WHAT IS REQUIRED
An exact transcription of every entry is required. Images are not part of it.

Object state comparisons
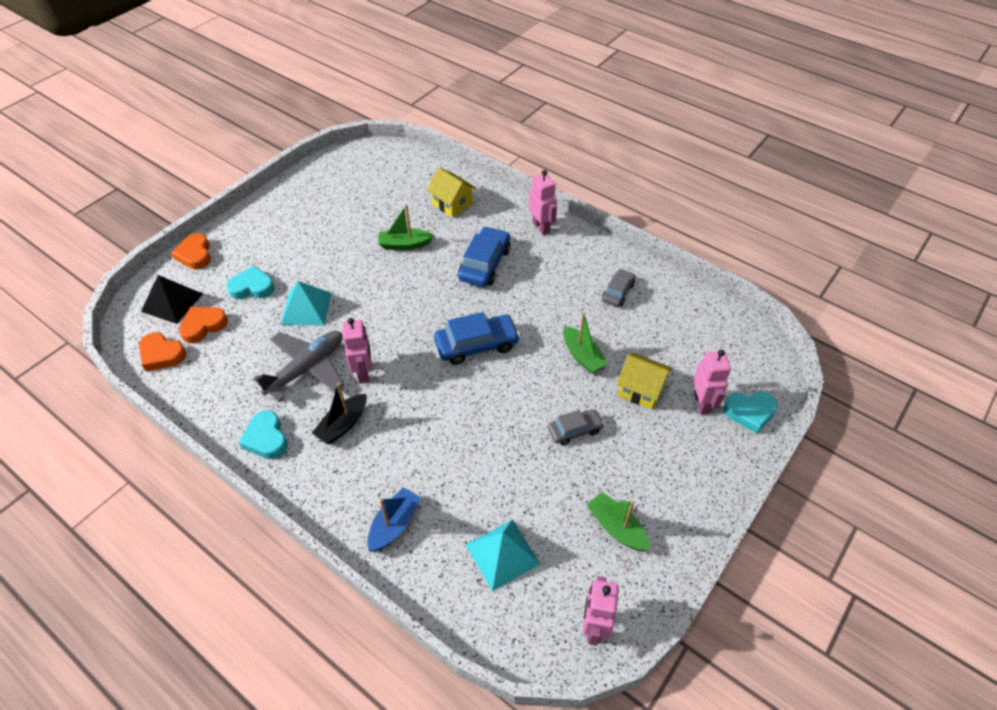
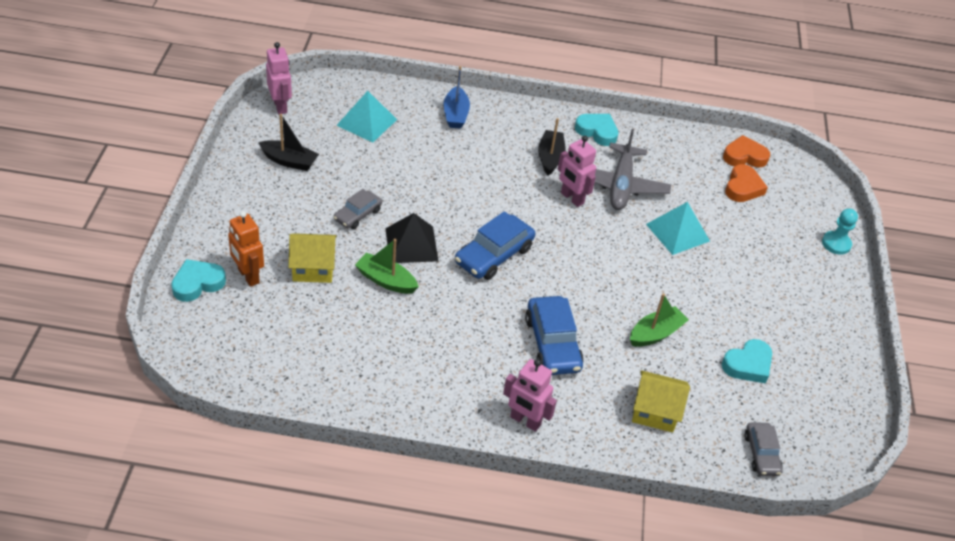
camera: 145 degrees right, 5 degrees down
(172, 302) = (794, 196): black pyramid -> black pyramid (411, 244)
(195, 255) = (836, 244): orange heart -> turquoise pawn
(252, 287) = (746, 233): turquoise heart -> turquoise heart (748, 365)
(616, 527) = (289, 161): green boat -> black boat
(618, 292) = (385, 365): grey car -> grey car (761, 454)
(702, 403) = (248, 276): pink robot -> orange robot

COMPLETED TASK
camera: 145 degrees right, 5 degrees down
(172, 302) = (794, 196): black pyramid -> black pyramid (411, 244)
(195, 255) = (836, 244): orange heart -> turquoise pawn
(252, 287) = (746, 233): turquoise heart -> turquoise heart (748, 365)
(616, 527) = (289, 161): green boat -> black boat
(618, 292) = (385, 365): grey car -> grey car (761, 454)
(702, 403) = (248, 276): pink robot -> orange robot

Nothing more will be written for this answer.